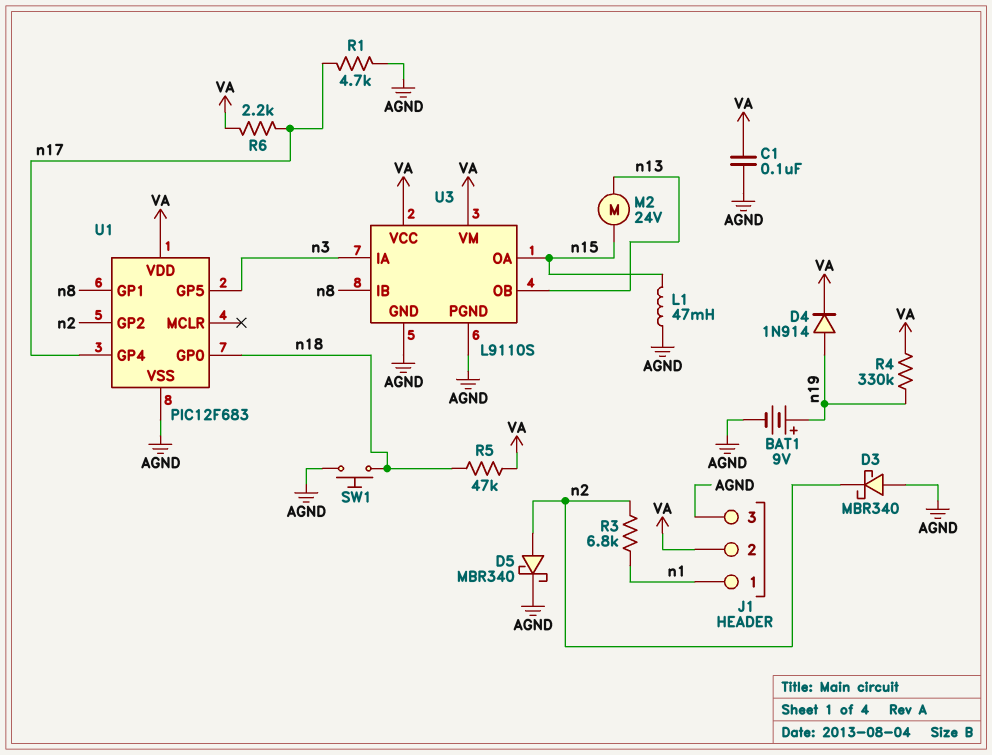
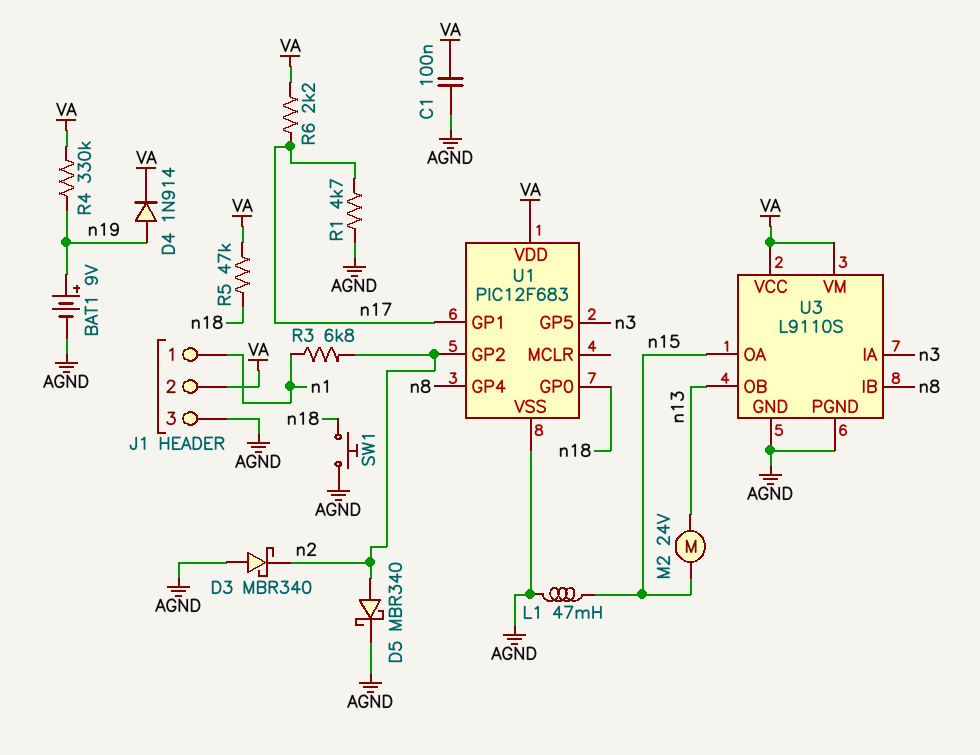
U1 pin GP1: n8 -> n17
U1 pin GP4: n17 -> n8

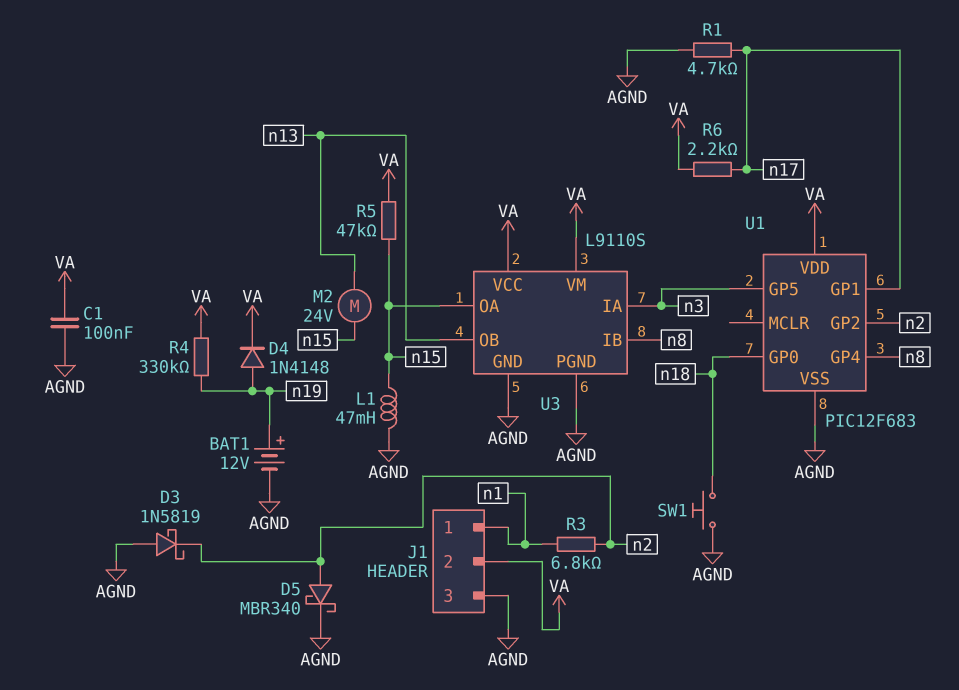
BAT1: 9V (plus n19, minus AGND) -> 12V (plus n19, minus AGND)
D3: schottky MBR340 (A AGND, K n2) -> schottky 1N5819 (A AGND, K n2)
D4: diode 1N914 (A n19, K VA) -> diode 1N4148 (A n19, K VA)
R5: 47k (VA, n18) -> 47k (VA, n15)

> [Problem details]:
All the material shown above is to be copied exactly, with no pictures carried over.

> [Result below]:
U1 pin GP1: n8 -> n17
U1 pin GP4: n17 -> n8

BAT1: 9V (plus n19, minus AGND) -> 12V (plus n19, minus AGND)
D3: schottky MBR340 (A AGND, K n2) -> schottky 1N5819 (A AGND, K n2)
D4: diode 1N914 (A n19, K VA) -> diode 1N4148 (A n19, K VA)
R5: 47k (VA, n18) -> 47k (VA, n15)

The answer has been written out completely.